### EXTRACTED ENTRIES
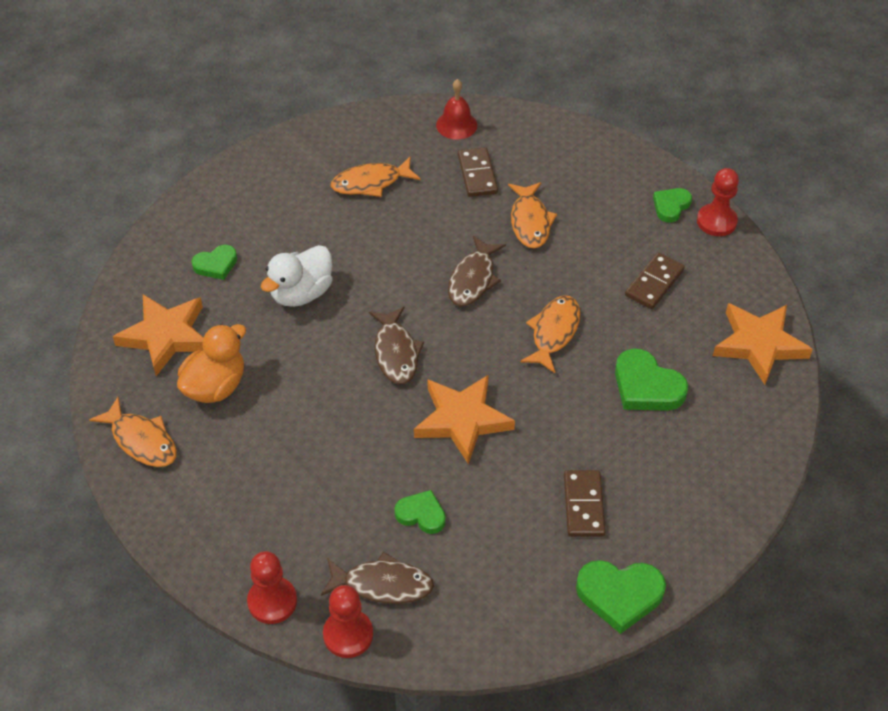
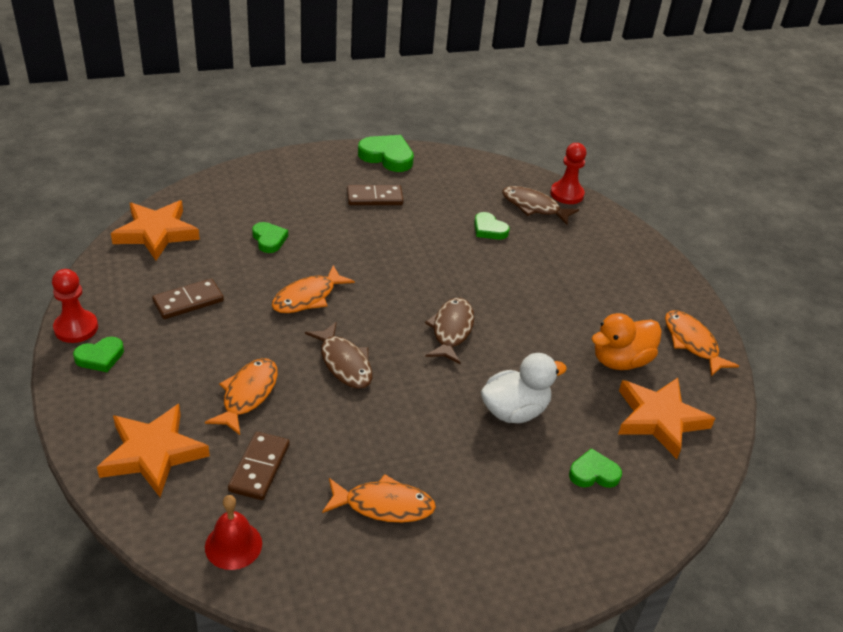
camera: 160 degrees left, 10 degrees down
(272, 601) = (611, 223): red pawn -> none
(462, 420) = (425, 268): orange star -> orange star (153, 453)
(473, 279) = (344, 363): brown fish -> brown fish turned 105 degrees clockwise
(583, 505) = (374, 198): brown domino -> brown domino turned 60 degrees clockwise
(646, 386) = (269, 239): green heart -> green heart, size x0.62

### YOUR INSTRUCTIONS
In the entries above, take the line containing "(272, 601) = (611, 223): red pawn -> none" and each later line through the last, and repeat them exactly. Output nothing else.

### RESPONSE BELOW
(272, 601) = (611, 223): red pawn -> none
(462, 420) = (425, 268): orange star -> orange star (153, 453)
(473, 279) = (344, 363): brown fish -> brown fish turned 105 degrees clockwise
(583, 505) = (374, 198): brown domino -> brown domino turned 60 degrees clockwise
(646, 386) = (269, 239): green heart -> green heart, size x0.62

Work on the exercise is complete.